--- Your assignment ---
Take from the material every line containing the string "none" and copy it.

#### Data in this exercise

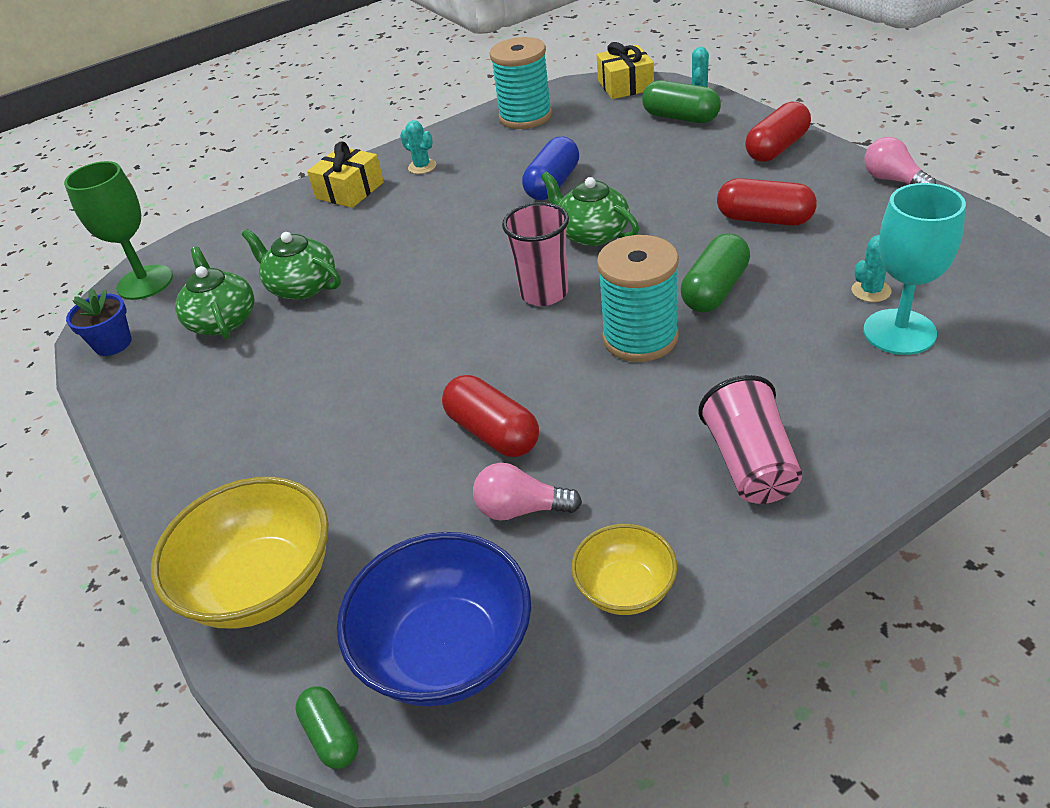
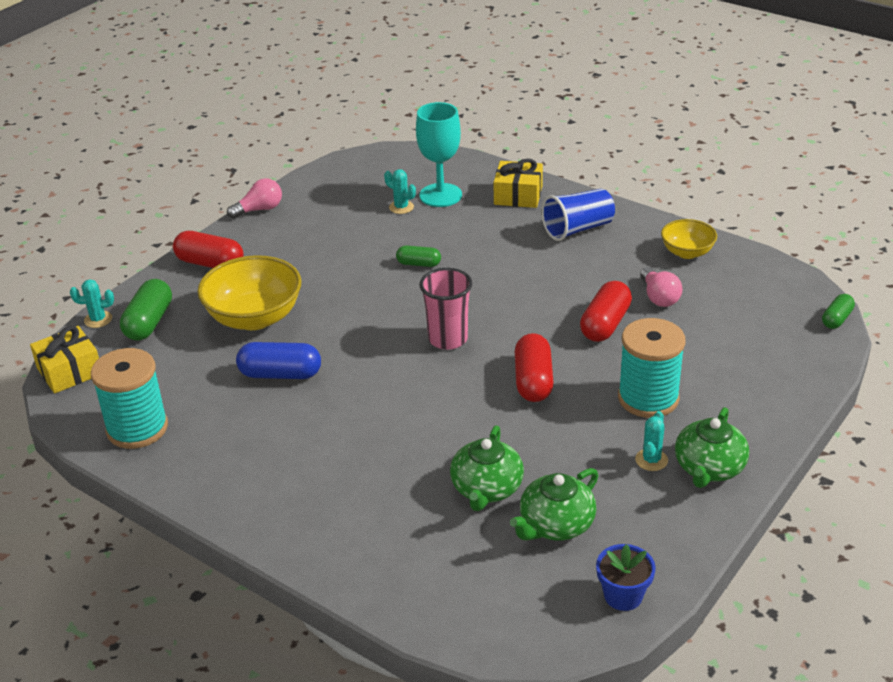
camera: 115 degrees left, 5 degrees down
(145, 282) = (523, 626): green goblet -> none
(262, 585) = (781, 379): yellow bowl -> yellow bowl (254, 318)
(350, 190) = (308, 521): yellow gift -> yellow gift (518, 195)
(422, 167) = (252, 478): turquoise cactus -> turquoise cactus (651, 460)
(447, 651) = (764, 297): blue bowl -> none
(592, 233) = (359, 333): green teapot -> green teapot (709, 468)
(640, 338) = (484, 285): turquoise spool -> turquoise spool (648, 398)
(715, 290) = (418, 264): green capsule -> green capsule, size x0.60
(750, 464) = (578, 229): pink cup -> blue cup
(764, 219) = (322, 256): red capsule -> red capsule (533, 381)
(893, 180) = (259, 209): pink light bulb -> pink light bulb turned 150 degrees counterclockwise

########

--- Result ---
(145, 282) = (523, 626): green goblet -> none
(447, 651) = (764, 297): blue bowl -> none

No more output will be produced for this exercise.